*** Records to use ***

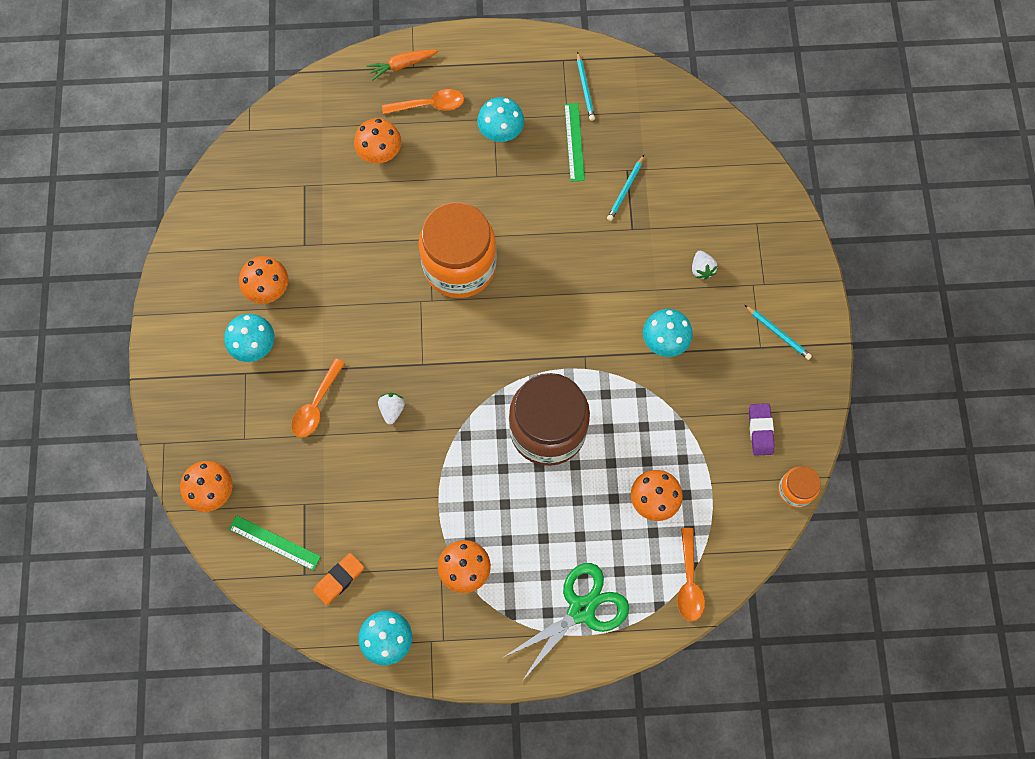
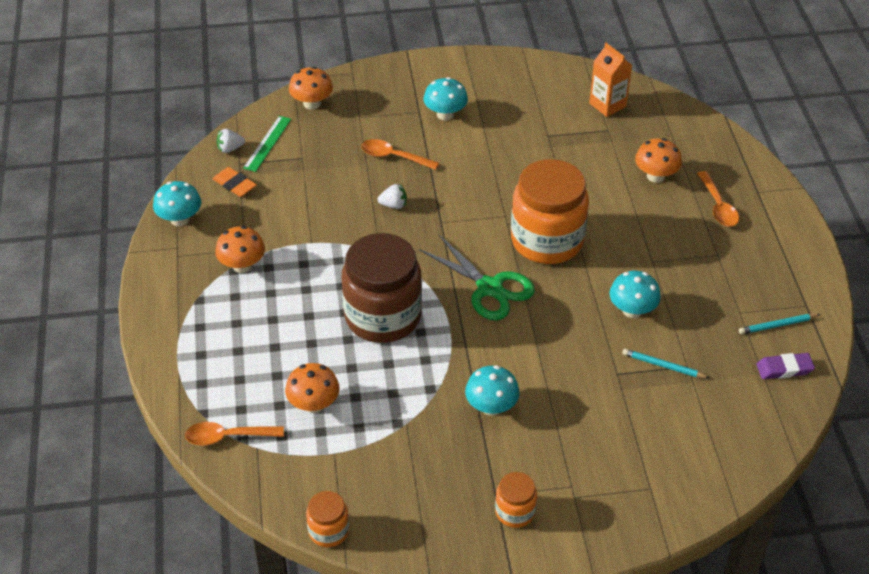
camera: 85 degrees right, 25 degrees down
orange mushroom [239,256,288,304] -> none
orange carrot [366,50,438,81] -> none
turquoise mushroom [477,97,524,142] -> turquoise mushroom moved to [609,271,661,318]
green scissors [502,563,629,681] -> green scissors moved to [419,235,535,320]
green ruler [564,103,585,182] -> none
white strawberry [692,251,718,280] -> white strawberry moved to [216,129,245,153]
turquoise pencil [745,305,812,360] -> orange jar [495,472,537,528]
purple eraser [749,403,775,456] -> purple eraser moved to [756,353,815,379]
none -> orange carton [589,43,632,117]

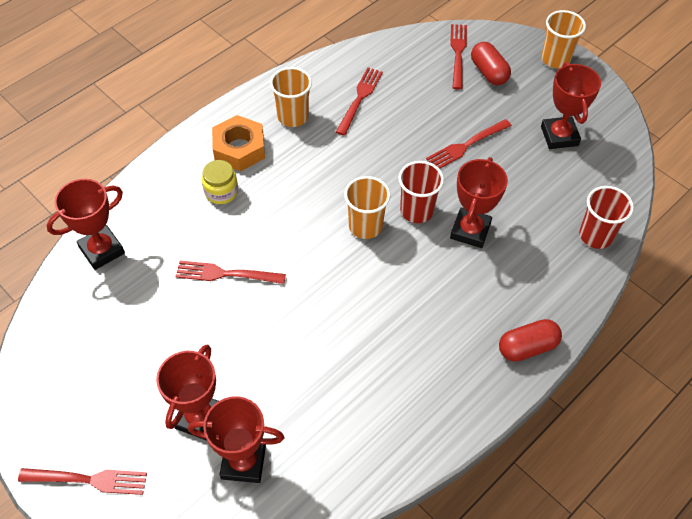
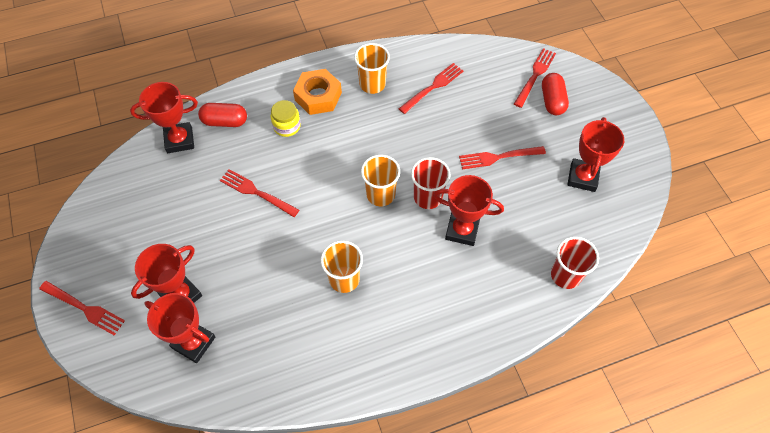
camera: 25 degrees right, 5 degrees up
red trophy [450,157,508,248] -> red trophy turned 60 degrees clockwise [434,175,504,246]
red capsule [499,319,562,362] -> red capsule moved to [198,103,247,127]
orange cup [541,10,586,68] -> orange cup moved to [321,241,363,293]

*** End of Records to use ***

*Task:*
Reproduce each line of the records exactly and exclude any images.

*Completed exercise:*
camera: 85 degrees right, 25 degrees down
orange mushroom [239,256,288,304] -> none
orange carrot [366,50,438,81] -> none
turquoise mushroom [477,97,524,142] -> turquoise mushroom moved to [609,271,661,318]
green scissors [502,563,629,681] -> green scissors moved to [419,235,535,320]
green ruler [564,103,585,182] -> none
white strawberry [692,251,718,280] -> white strawberry moved to [216,129,245,153]
turquoise pencil [745,305,812,360] -> orange jar [495,472,537,528]
purple eraser [749,403,775,456] -> purple eraser moved to [756,353,815,379]
none -> orange carton [589,43,632,117]

camera: 25 degrees right, 5 degrees up
red trophy [450,157,508,248] -> red trophy turned 60 degrees clockwise [434,175,504,246]
red capsule [499,319,562,362] -> red capsule moved to [198,103,247,127]
orange cup [541,10,586,68] -> orange cup moved to [321,241,363,293]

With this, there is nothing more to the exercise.